▸ COLLECTED DATA:
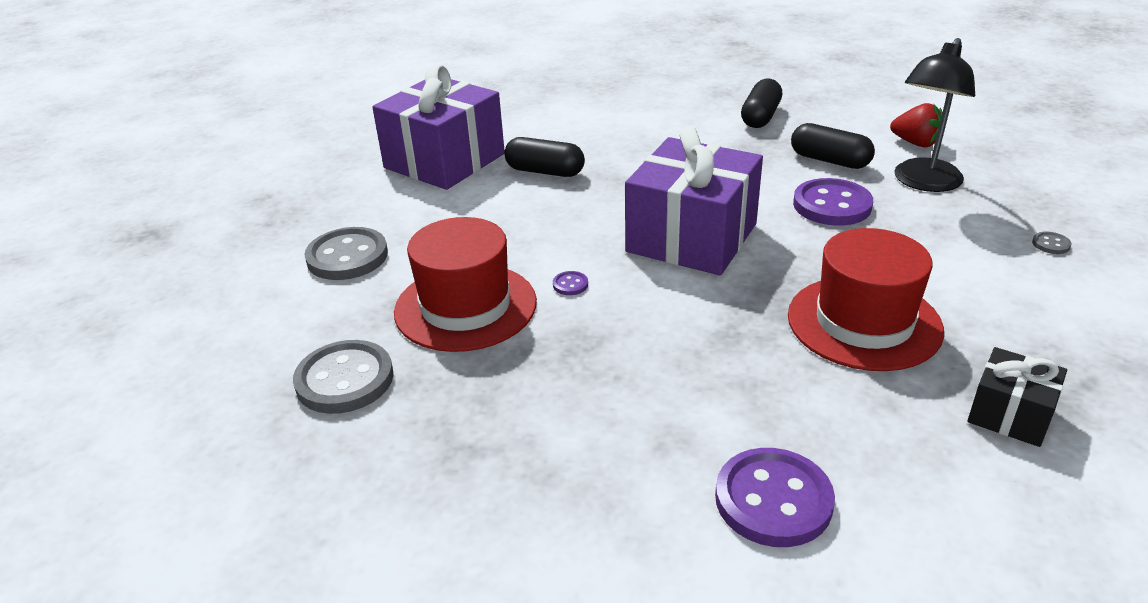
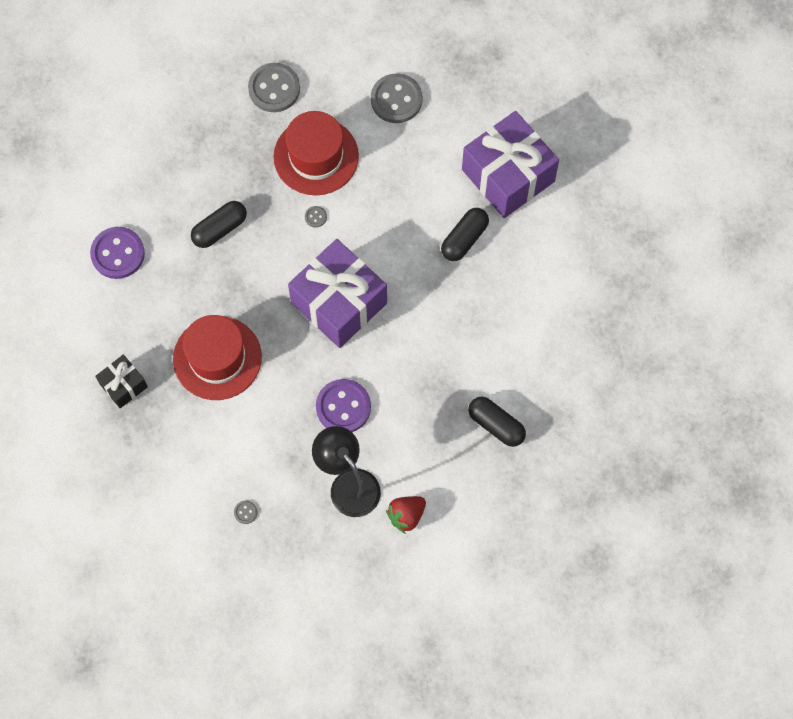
camera: 105 degrees right, 35 degrees up
(570, 284) = (315, 217): purple button -> grey button
(829, 160) = (404, 439): black capsule -> black capsule (219, 229)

▸ ABOUT THIS TASK:
Could all the data above be given again exactly, leaving out its images?

▸ OUTPUT BELOW:
camera: 105 degrees right, 35 degrees up
(570, 284) = (315, 217): purple button -> grey button
(829, 160) = (404, 439): black capsule -> black capsule (219, 229)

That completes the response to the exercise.